··· Data records
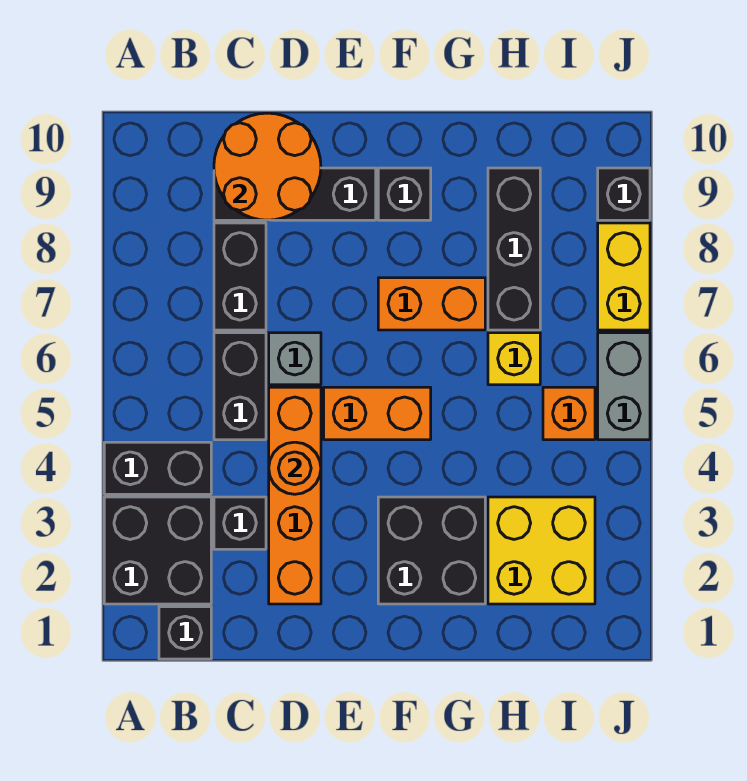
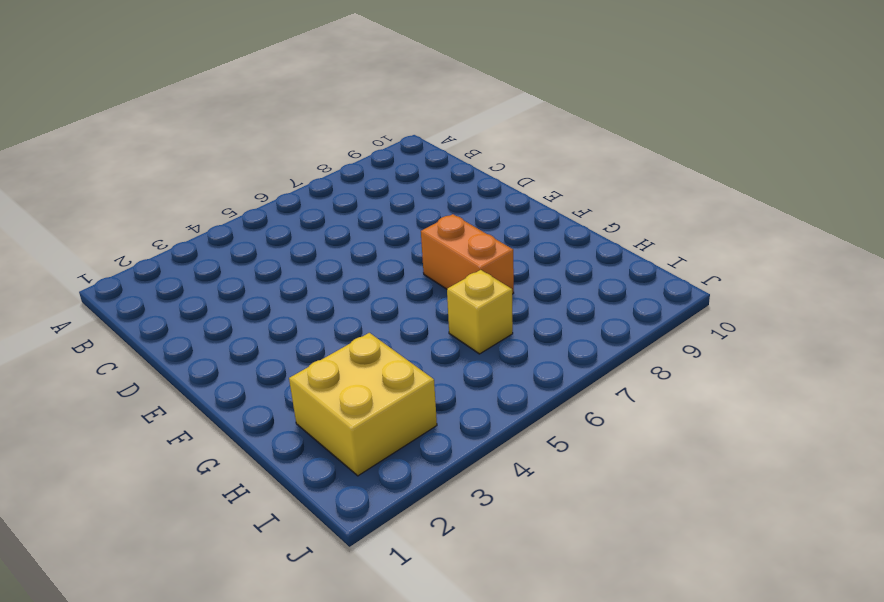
none -> black brick A2:B3 level 1
none -> black brick A4:B4 level 1
none -> black brick B1 level 1

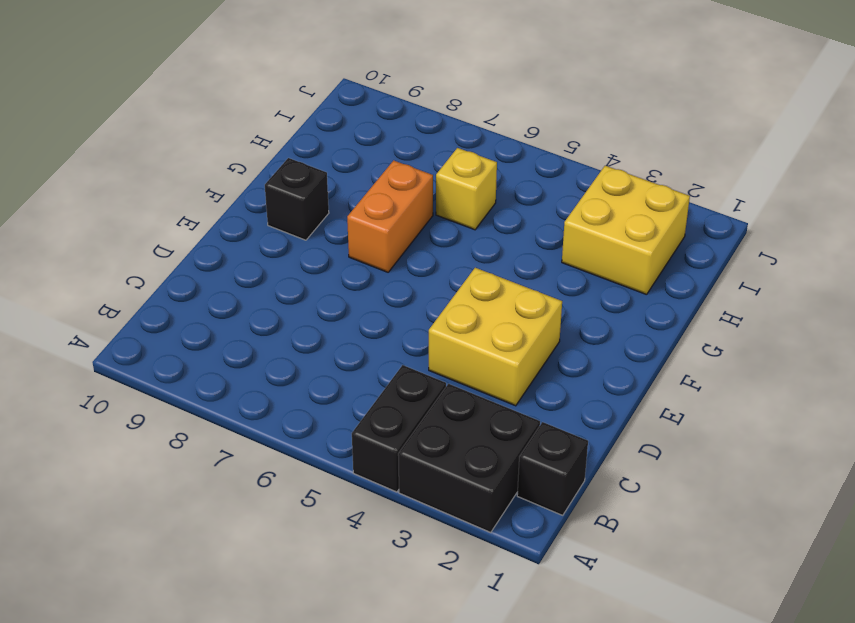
yellow brick D3:E4 level 1 -> orange brick D2:D5 level 1
none -> black brick C3 level 1
none -> black brick C5:C6 level 1
none -> black brick C7:C8 level 1

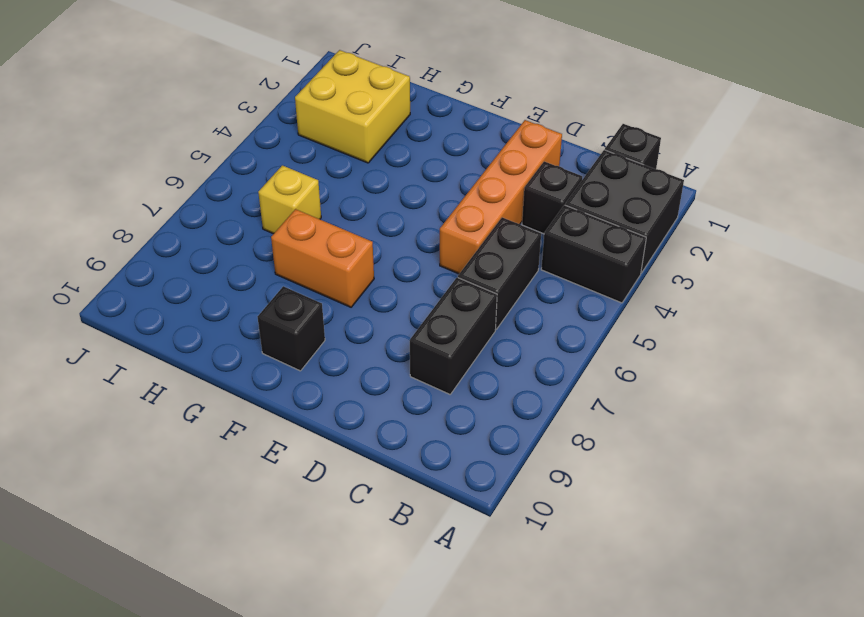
none -> black brick C9:E9 level 1
none -> grey brick D6 level 1
none -> orange brick E5:F5 level 1

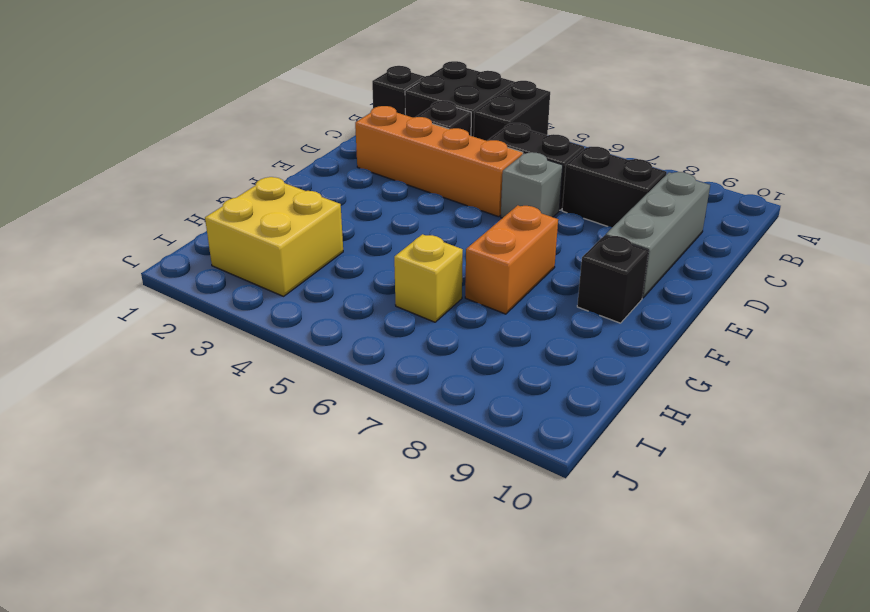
grey brick C9:E9 level 1 -> black brick C9:E9 level 1
none -> orange brick E5:F5 level 1
none -> black brick F2:G3 level 1
none -> black brick H7:H9 level 1

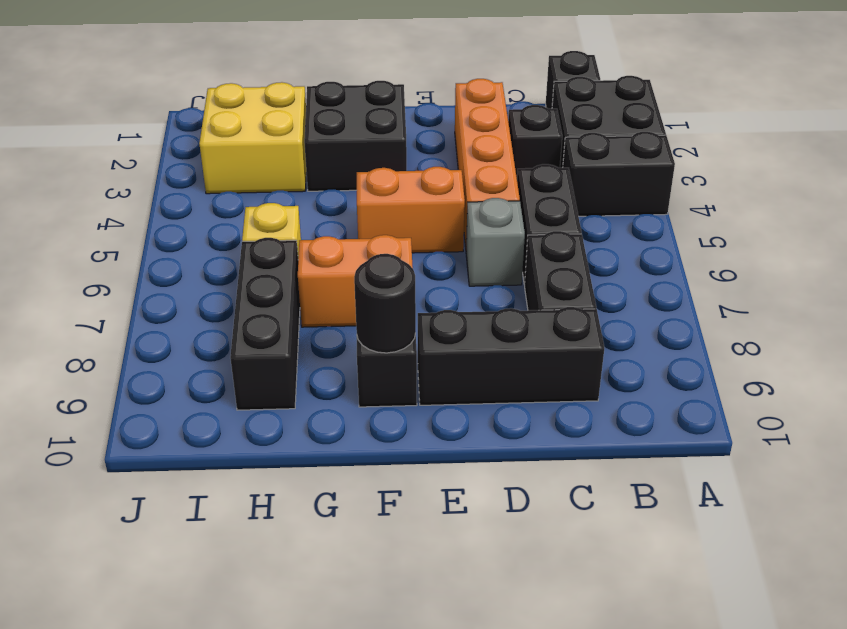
black round brick F9 level 2 -> none
none -> orange brick I5 level 1
none -> grey brick J5:J6 level 1
none -> yellow brick J7:J8 level 1

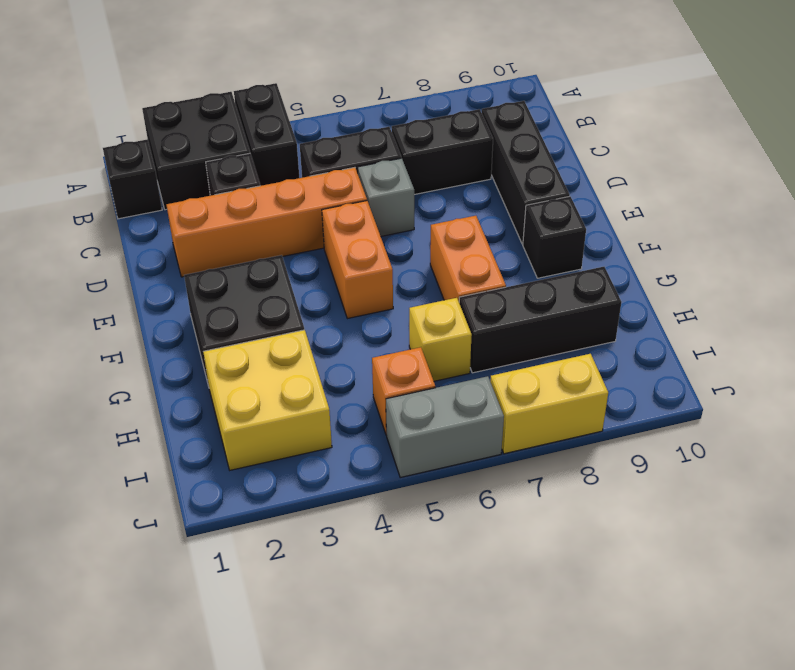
none -> black brick J9 level 1
none -> orange round brick C9:D10 level 2
none -> orange round brick D4 level 2

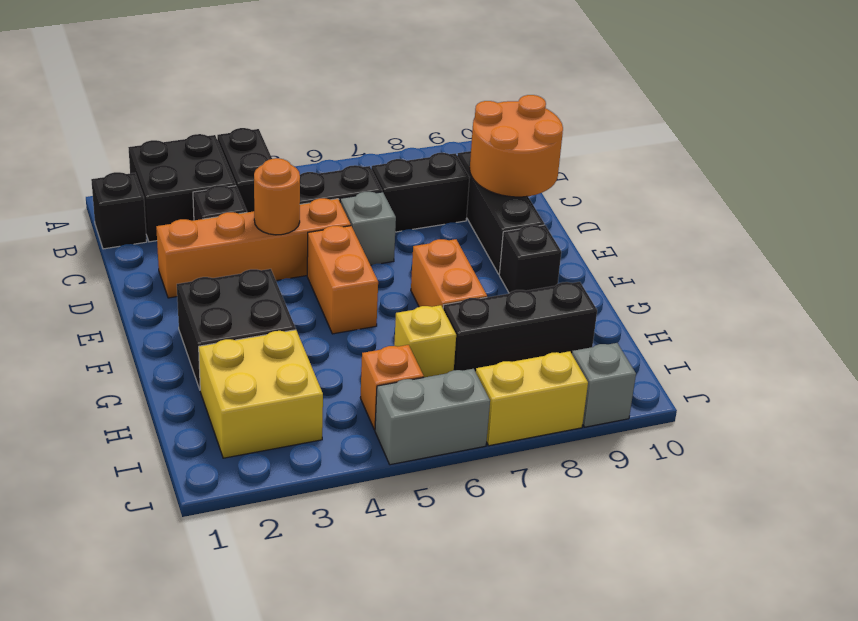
grey brick J9 level 1 -> black brick J9 level 1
······
The problem.
The string "yellow" appears on how many lines of the records? State the number alone.

Exercise answer.
2